*** Opening of RECORDS FOR PROCESSING ***
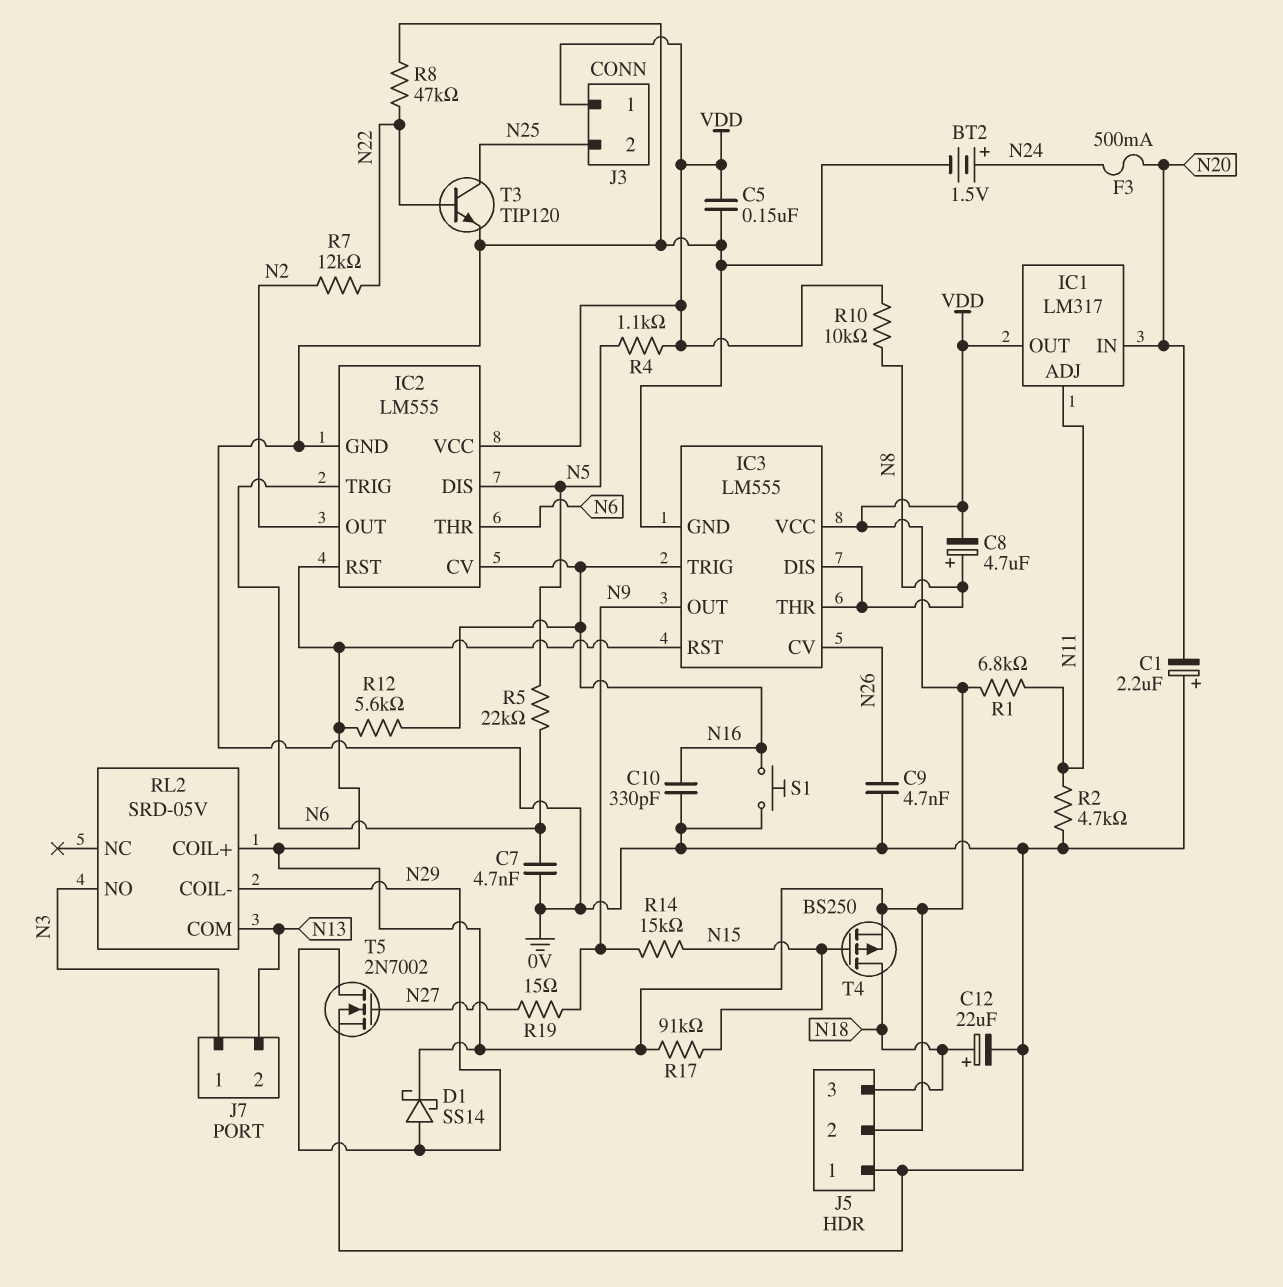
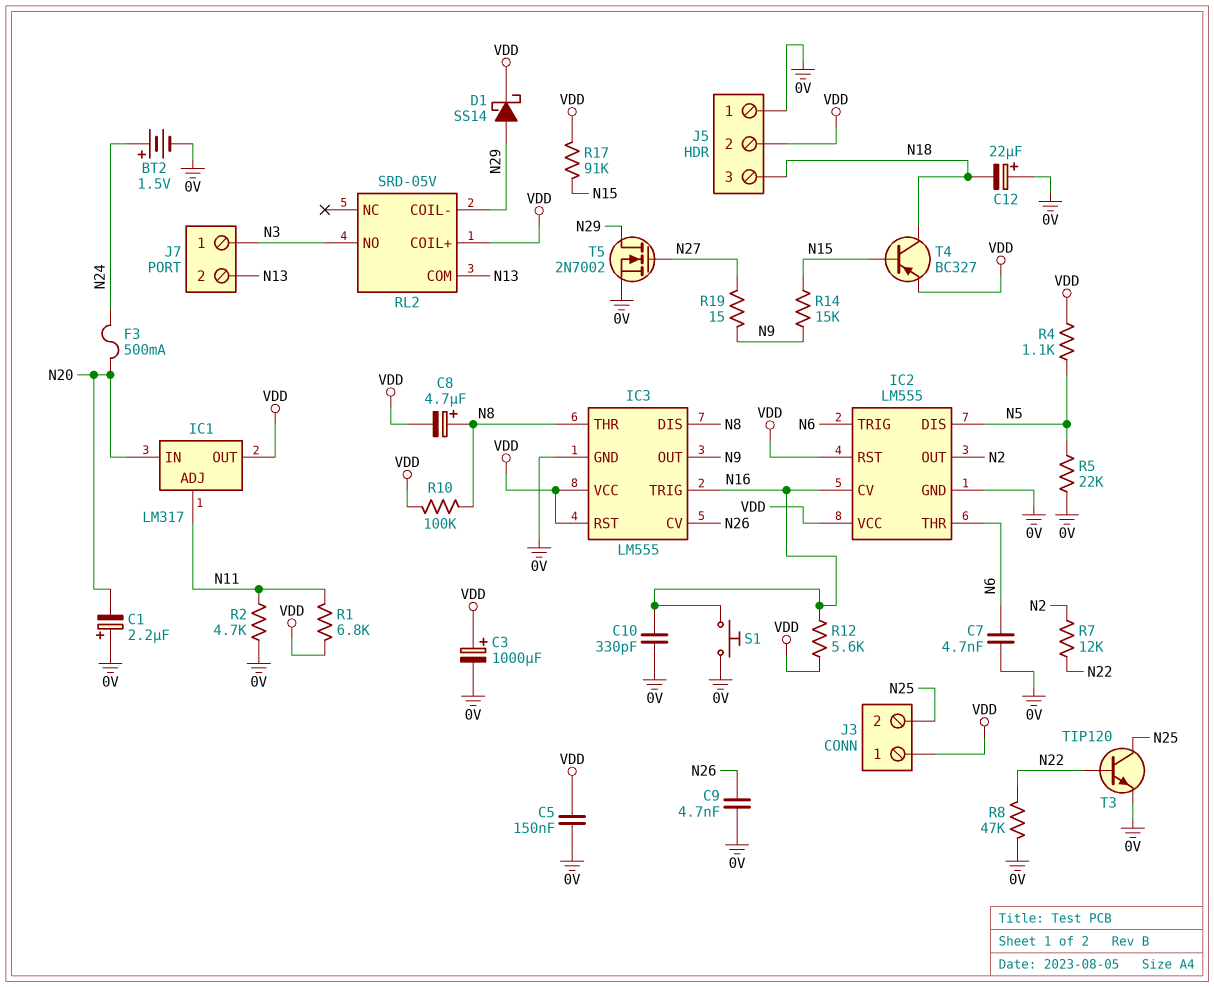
C3: none -> 1000uF (plus VDD, minus 0V)
C12: 22uF (plus N18, minus 0V) -> 22uF (plus 0V, minus N18)
R5: 22k (N5, N6) -> 22k (0V, N5)
R10: 10k (N8, VDD) -> 100k (N8, VDD)
T4: PMOS BS250 (G N15, D N18, S VDD) -> PNP BC327 (B N15, C N18, E VDD)

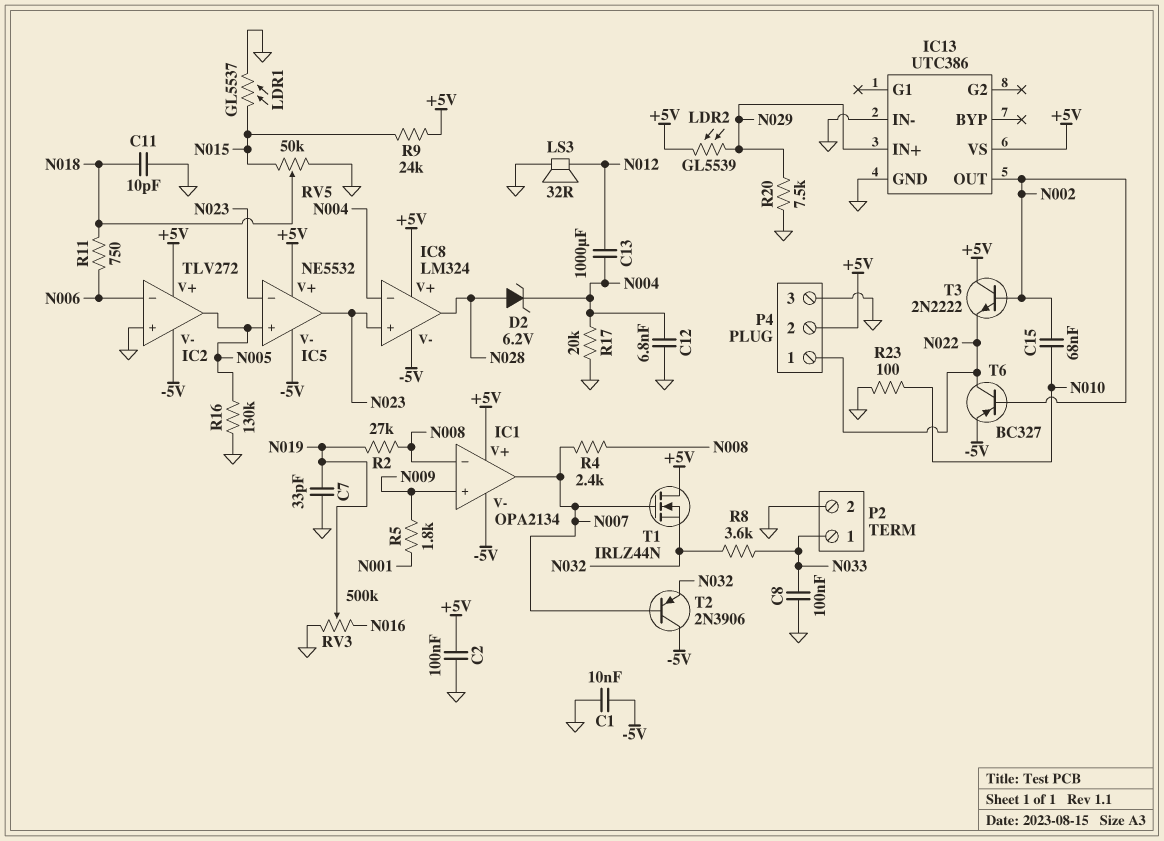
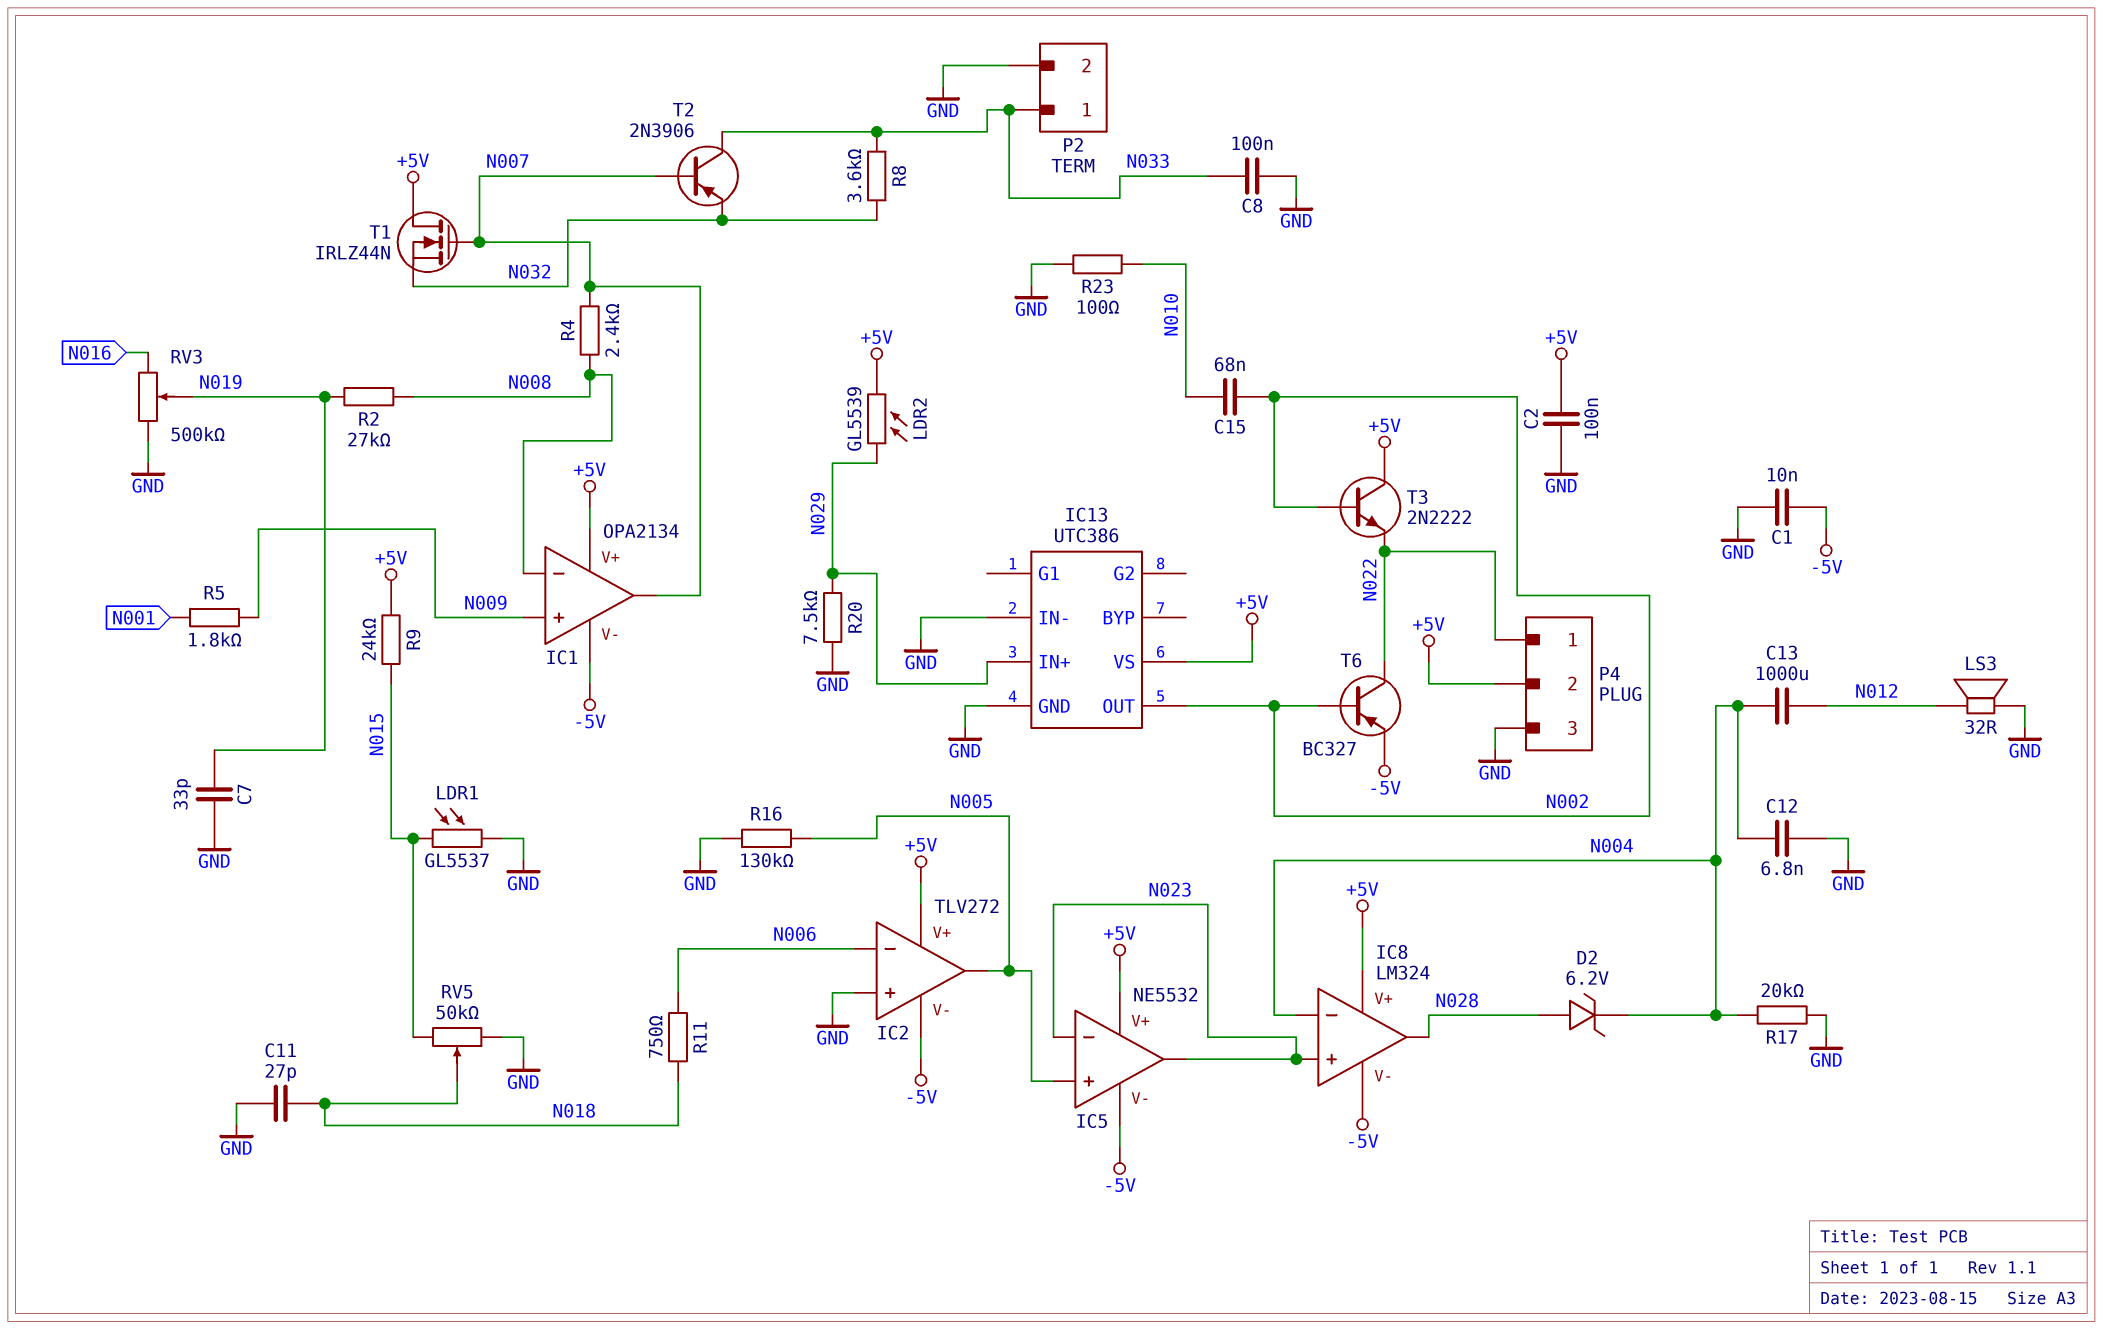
C11: 10pF (GND, N018) -> 27pF (GND, N018)
T2: PNP 2N3906 (B N007, C -5V, E N032) -> PNP 2N3906 (B N007, C N033, E N032)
*** Close of RECORDS FOR PROCESSING ***
Write out the records word for word. Pictures stay out.

C3: none -> 1000uF (plus VDD, minus 0V)
C12: 22uF (plus N18, minus 0V) -> 22uF (plus 0V, minus N18)
R5: 22k (N5, N6) -> 22k (0V, N5)
R10: 10k (N8, VDD) -> 100k (N8, VDD)
T4: PMOS BS250 (G N15, D N18, S VDD) -> PNP BC327 (B N15, C N18, E VDD)

C11: 10pF (GND, N018) -> 27pF (GND, N018)
T2: PNP 2N3906 (B N007, C -5V, E N032) -> PNP 2N3906 (B N007, C N033, E N032)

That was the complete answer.